> [INPUT]
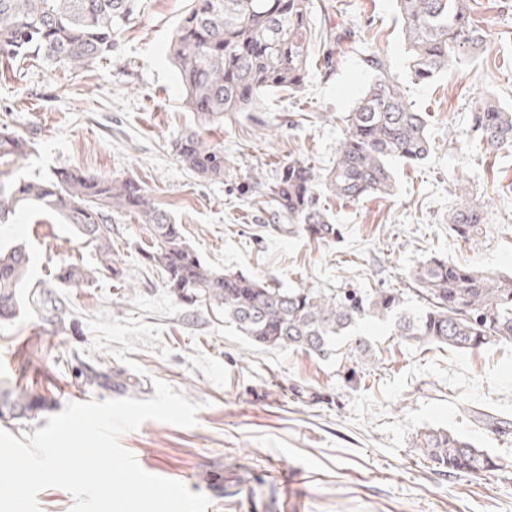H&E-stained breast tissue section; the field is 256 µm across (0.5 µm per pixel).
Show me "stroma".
<instances>
[{
	"label": "stroma",
	"mask_w": 512,
	"mask_h": 512,
	"mask_svg": "<svg viewBox=\"0 0 512 512\" xmlns=\"http://www.w3.org/2000/svg\"><path fill=\"white\" fill-rule=\"evenodd\" d=\"M330 2L357 32L336 69L311 71L302 90L266 94L256 111L219 122L185 107L170 60L188 0H139L118 49L88 70L17 63L16 74L0 75V128L30 139L32 150L0 164V178L76 166L136 179L211 268L285 288H396L416 310L409 275L431 254L511 273L512 153L480 149L471 112L485 96L512 105V0H470L488 32L486 49L424 84L408 74L395 0ZM372 53L428 112L431 155L416 166L394 163V196L351 203L325 195L342 227L337 242L277 230L270 199L240 195L239 183L257 171L273 181L293 159L321 172L331 167L344 118L371 82L365 60ZM190 131L223 147L230 168L223 179L200 178L179 162L173 143ZM460 181L486 216L475 243L448 229ZM114 225L122 277L64 288L56 279L61 266L96 264L73 226L28 212L0 224V247L26 246L32 283L60 303L56 312L24 304L16 318L0 320V382L49 398L26 418H0V429L31 434L68 403L117 398L77 377L107 366L131 377L130 397H154L159 379L201 403L195 426L149 420L121 443L148 473L207 496V512H512V470L442 475L412 446L417 431L445 428L512 458V435L474 418L483 410L512 422L511 343L459 352L400 341L367 321L340 337L326 359L263 350L225 322L223 309L175 300L135 246L137 218L119 215ZM358 339L381 363L347 386L340 374L355 367Z\"/></svg>",
	"instance_id": "35a3bbf8"
}]
</instances>
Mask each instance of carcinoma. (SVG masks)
<instances>
[{
    "label": "carcinoma",
    "mask_w": 512,
    "mask_h": 512,
    "mask_svg": "<svg viewBox=\"0 0 512 512\" xmlns=\"http://www.w3.org/2000/svg\"><path fill=\"white\" fill-rule=\"evenodd\" d=\"M403 24L408 68L416 82H428L452 64L476 55L485 31L469 0H396ZM138 0H0V60L34 57L51 66L88 69L112 57ZM313 0H190L176 27L170 55L184 93V105L205 121L226 112H251L272 91H299L312 67L333 70L343 40L338 28L352 32L351 22H326L313 29ZM374 72L368 88L345 122L347 133L336 163L325 173L291 160L275 181L251 176L278 215L295 231L318 242L336 240L339 228L322 205L324 192L356 202L390 196V163L425 161L432 151L428 115L405 97L399 81L376 54L366 59ZM479 143L492 152L512 151V111L492 98L472 114ZM29 142L0 130V158H25ZM180 161L202 177H224V150L204 144L190 133L175 143ZM460 202L448 210V229L466 243L478 241L484 212L470 202L468 188L456 184ZM42 210L61 217L92 244L93 268L68 265L59 282L88 286L99 275H121L112 246L114 215L132 214L147 240L145 260L163 274L166 288L187 306L215 304L224 319L252 344L263 349L332 354L336 338L360 322L382 320L402 341L474 351L512 343V274L448 261L430 255L410 273L423 307L414 312L396 288L360 295L345 288H276L243 272H217L205 264L169 214L150 202L136 180L88 175L77 167L57 168L41 180H0V223L22 211ZM30 256L15 246L0 251V320L15 317L19 290L28 283ZM357 360L379 361L371 346L356 340ZM85 382L127 389L122 374L96 369ZM38 395L17 386L0 393V416L20 419ZM412 447L435 470L448 475L481 474L512 469V460L491 455L448 429L416 434Z\"/></svg>",
    "instance_id": "obj_1"
}]
</instances>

> [GIVEN REQUEST] Exclude the pictures. Write out the remaining data exactly.

> [COMPLETE RESPONSE]
H&E-stained breast tissue section; the field is 256 µm across (0.5 µm per pixel).
Show me "stroma".
<instances>
[{
	"label": "stroma",
	"mask_w": 512,
	"mask_h": 512,
	"mask_svg": "<svg viewBox=\"0 0 512 512\" xmlns=\"http://www.w3.org/2000/svg\"><path fill=\"white\" fill-rule=\"evenodd\" d=\"M330 2L357 32L336 69L311 71L302 90L266 94L256 111L219 122L185 107L170 60L188 0H139L118 49L88 70L17 63L16 74L0 75V128L30 139L32 150L0 164V178L76 166L136 179L211 268L285 288H396L416 310L409 275L431 254L511 273L512 153L480 149L471 112L485 96L512 105V0H470L488 32L486 49L424 84L408 74L395 0ZM372 53L428 112L431 155L416 166L394 163V196L351 203L325 195L342 227L337 242L277 230L270 199L240 195L239 183L257 171L273 181L293 159L321 172L331 167L344 118L371 82L365 60ZM190 131L223 147L230 168L223 179L200 178L179 162L173 143ZM460 181L486 216L475 243L448 229ZM114 225L122 277L64 288L56 279L61 266L96 264L73 226L28 212L0 224V247L26 246L32 283L60 303L56 312L24 304L16 318L0 320V382L49 398L26 418H0V429L31 434L68 403L117 398L77 377L107 366L131 377L130 397H154L159 379L201 403L195 426L149 420L121 443L148 473L207 496V512H512V470L442 475L412 446L417 431L445 428L512 458V435L474 418L483 410L512 422L511 343L459 352L400 341L367 321L340 337L326 359L263 350L225 322L223 309L175 300L135 246L137 218L119 215ZM358 339L381 363L347 386L340 374L355 367Z\"/></svg>",
	"instance_id": "35a3bbf8"
}]
</instances>
Mask each instance of carcinoma. (SVG masks)
<instances>
[{
    "label": "carcinoma",
    "mask_w": 512,
    "mask_h": 512,
    "mask_svg": "<svg viewBox=\"0 0 512 512\" xmlns=\"http://www.w3.org/2000/svg\"><path fill=\"white\" fill-rule=\"evenodd\" d=\"M403 24L408 68L416 82H428L452 64L476 55L485 31L469 0H396ZM138 0H0V60L34 57L51 66L88 69L112 57ZM313 0H190L176 27L170 55L184 93V105L205 121L226 112H251L272 91H299L312 67L333 70L343 40L338 28L352 32L351 22H326L313 29ZM374 72L368 88L345 122L347 133L336 163L325 173L291 160L275 181L251 176L278 215L295 231L318 242L336 240L339 228L322 205L324 192L356 202L390 196V163L425 161L432 151L428 115L405 97L399 81L376 54L366 59ZM479 143L492 152L512 151V111L492 98L472 114ZM29 142L0 130V158H25ZM180 161L202 177H224V150L204 144L190 133L175 143ZM460 202L448 210V229L466 243L478 241L484 212L470 202L468 188L456 184ZM42 210L61 217L92 244L93 268L68 265L59 282L88 286L99 275H121L112 246L114 215L132 214L147 240L145 260L163 274L166 288L187 306L215 304L224 319L252 344L263 349L332 354L336 338L360 322L382 320L402 341L474 351L512 343V274L448 261L430 255L410 273L423 307L414 312L396 288L360 295L345 288H276L243 272H217L205 264L169 214L150 202L136 180L88 175L77 167L57 168L41 180H0V223L22 211ZM30 256L15 246L0 251V320L15 317L19 290L28 283ZM357 360L379 361L371 346L356 340ZM85 382L127 389L122 374L96 369ZM38 395L17 386L0 393V416L20 419ZM412 447L435 470L448 475L481 474L512 469V460L491 455L448 429L416 434Z\"/></svg>",
    "instance_id": "obj_1"
}]
</instances>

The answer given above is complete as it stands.